§ Task to carry out: Report back each line of the records that contains the string "screwdriver".

§ Material to process:

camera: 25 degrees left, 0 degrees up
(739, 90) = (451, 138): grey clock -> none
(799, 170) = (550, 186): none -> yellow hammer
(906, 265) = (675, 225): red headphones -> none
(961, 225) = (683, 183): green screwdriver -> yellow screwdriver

--

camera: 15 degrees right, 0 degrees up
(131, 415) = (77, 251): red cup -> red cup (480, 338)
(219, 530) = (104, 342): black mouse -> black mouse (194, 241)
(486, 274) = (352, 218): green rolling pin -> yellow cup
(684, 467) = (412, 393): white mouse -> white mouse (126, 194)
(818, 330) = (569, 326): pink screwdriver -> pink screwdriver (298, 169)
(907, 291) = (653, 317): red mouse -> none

---

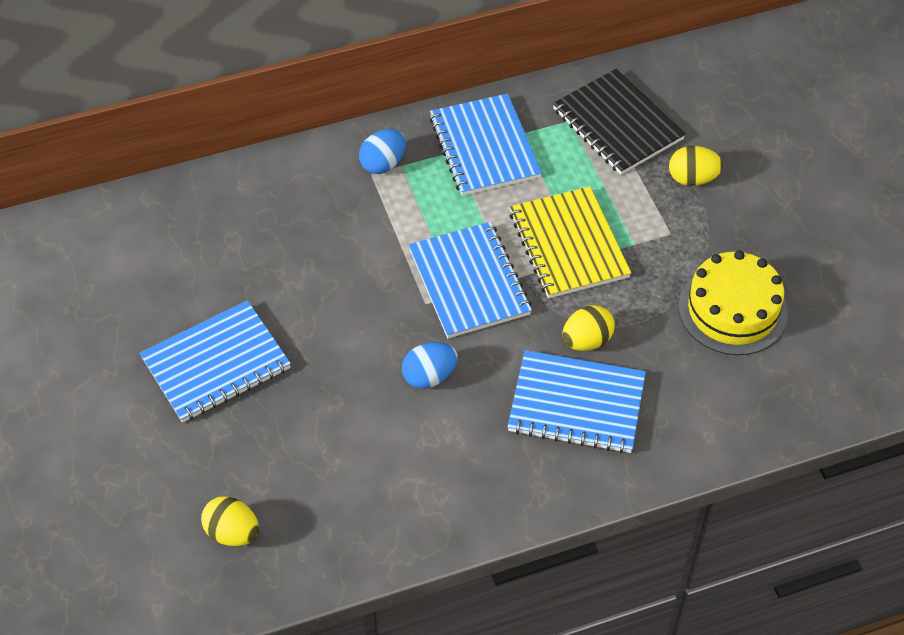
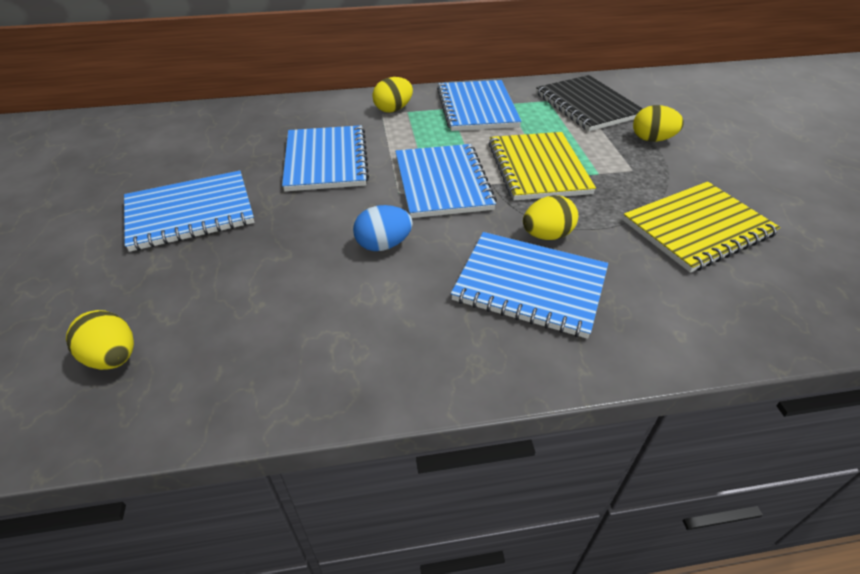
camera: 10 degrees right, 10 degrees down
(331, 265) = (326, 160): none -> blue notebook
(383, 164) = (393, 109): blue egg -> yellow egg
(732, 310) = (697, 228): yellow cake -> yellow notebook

§ Answer box:
(961, 225) = (683, 183): green screwdriver -> yellow screwdriver
(818, 330) = (569, 326): pink screwdriver -> pink screwdriver (298, 169)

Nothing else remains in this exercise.